TASK DESCRIPTION: Repeat the data that follows verbatim. Images are not part of the copy.

===== DATA EXCERPT =====

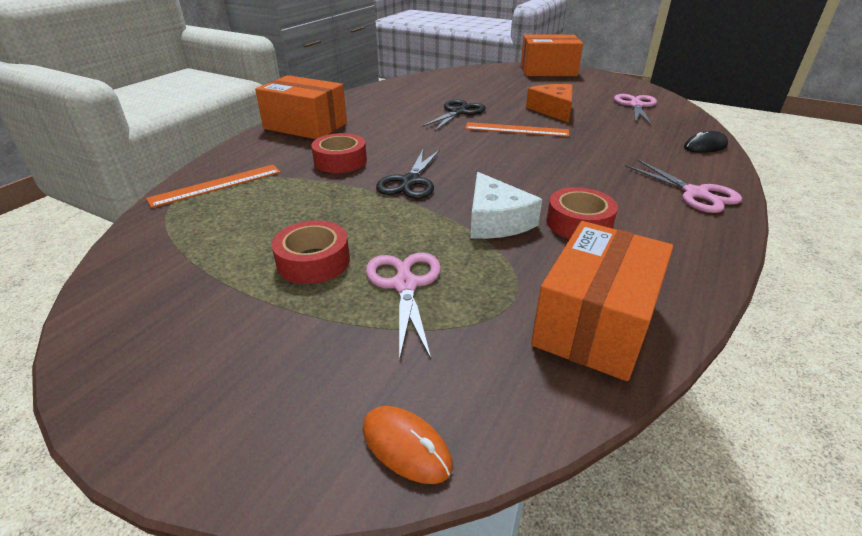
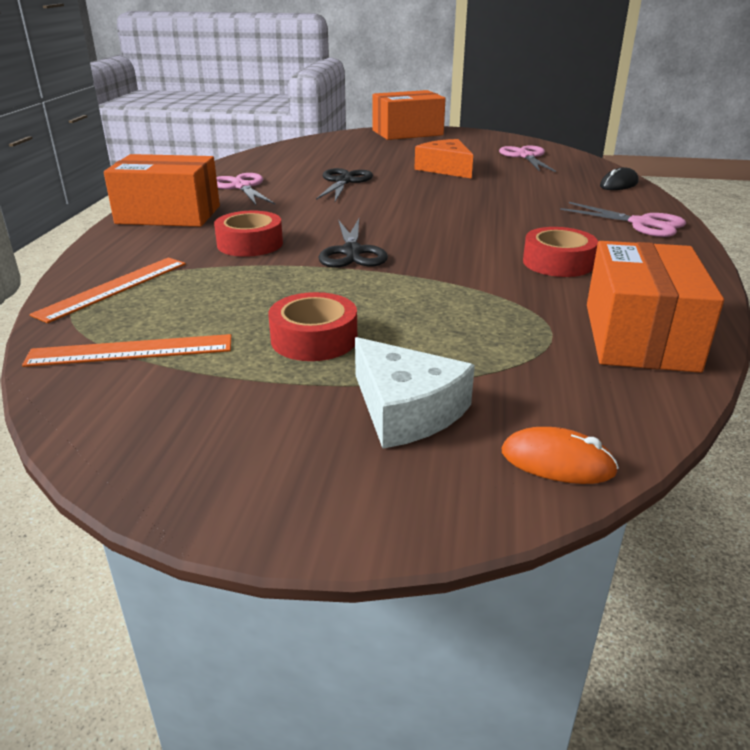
camera: 20 degrees left, 5 degrees down
(405, 285) = (435, 341): pink scissors -> pink scissors (242, 187)
(495, 221) = (476, 273): white cheese -> white cheese (406, 410)
(516, 130) = (423, 191): orange ruler -> orange ruler (130, 351)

=====

WRITTEN ANSWER:
camera: 20 degrees left, 5 degrees down
(405, 285) = (435, 341): pink scissors -> pink scissors (242, 187)
(495, 221) = (476, 273): white cheese -> white cheese (406, 410)
(516, 130) = (423, 191): orange ruler -> orange ruler (130, 351)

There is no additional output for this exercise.